*Your task:* Reproduce word for word the lines between those holding "CN4 pin 2: none -> VDD" and "U1: ATtiny84 -> ATtiny24", inclusive, and nothing else from the data below.

======== Excerpted data

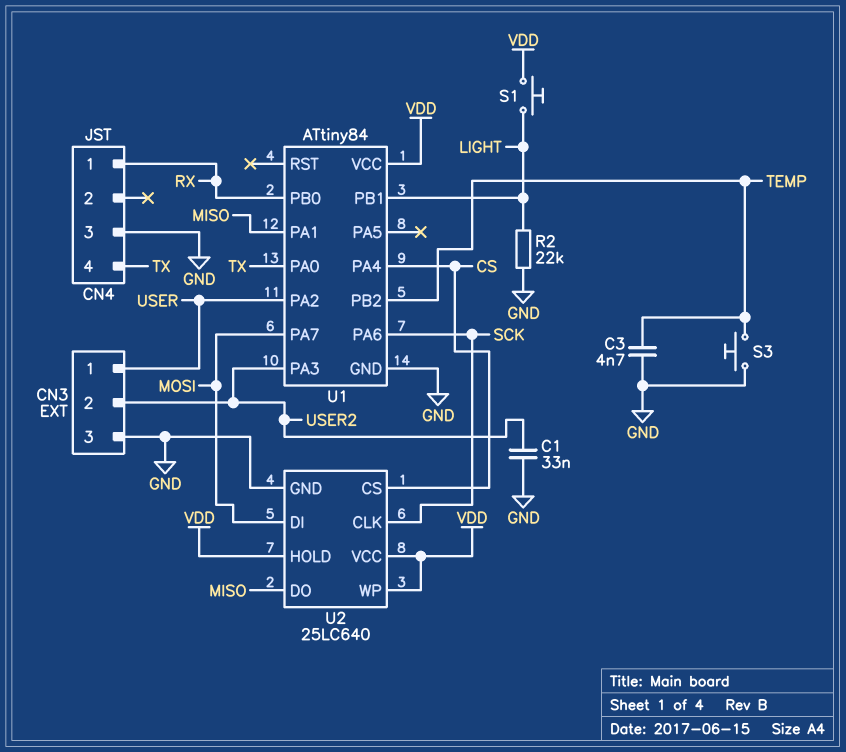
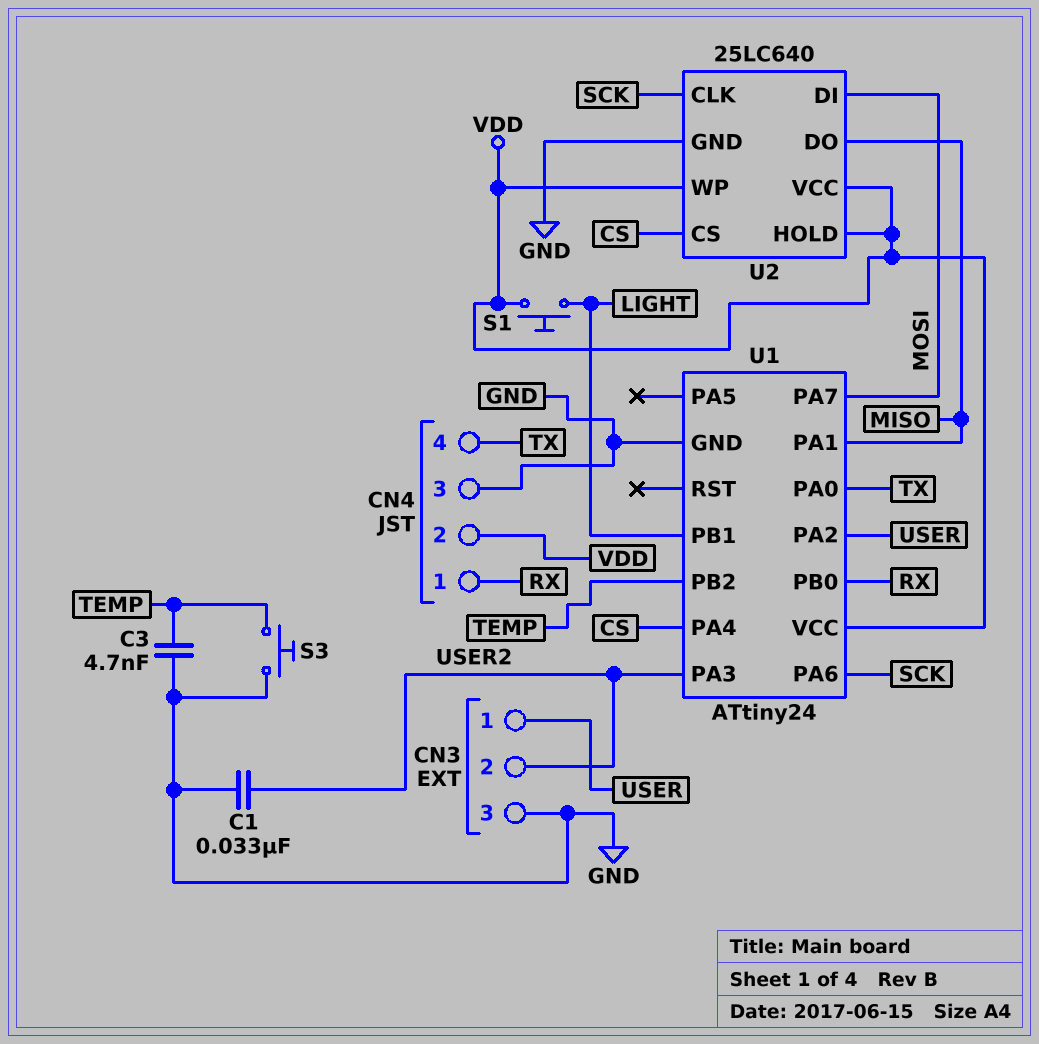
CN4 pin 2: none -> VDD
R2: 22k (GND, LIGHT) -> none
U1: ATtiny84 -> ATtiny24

================
======== Excerpted data

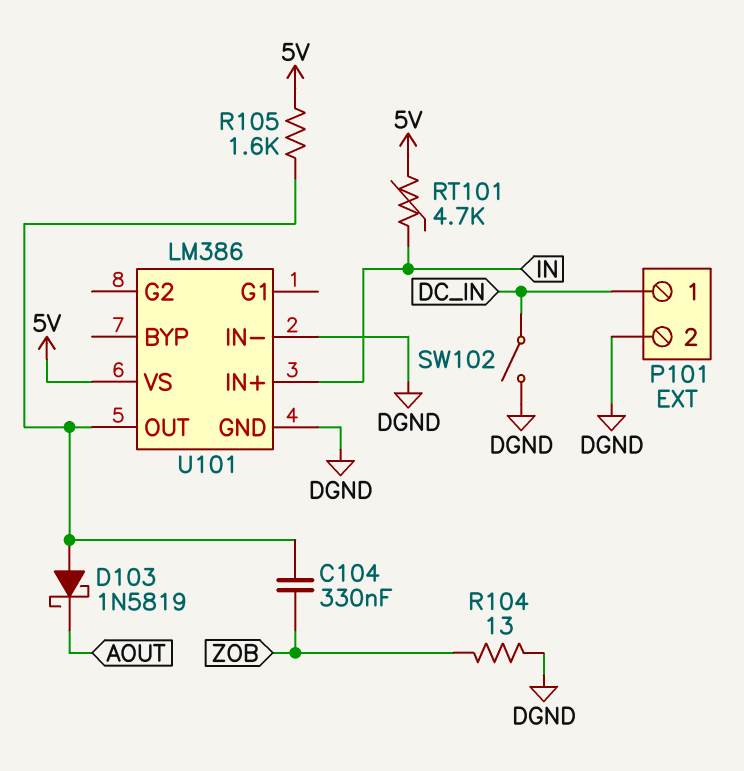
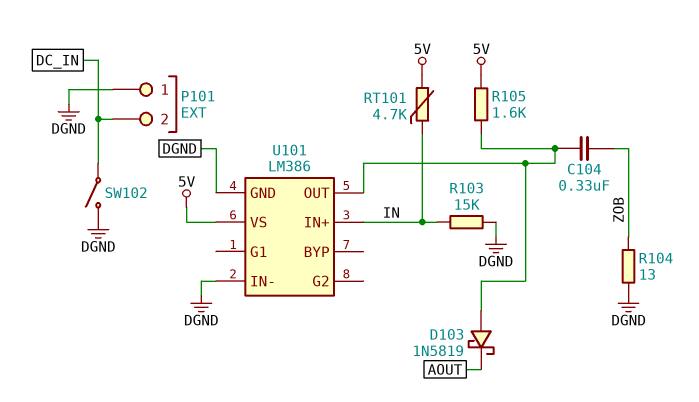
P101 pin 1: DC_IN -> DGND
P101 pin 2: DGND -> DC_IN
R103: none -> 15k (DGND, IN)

================

*Solution:*
CN4 pin 2: none -> VDD
R2: 22k (GND, LIGHT) -> none
U1: ATtiny84 -> ATtiny24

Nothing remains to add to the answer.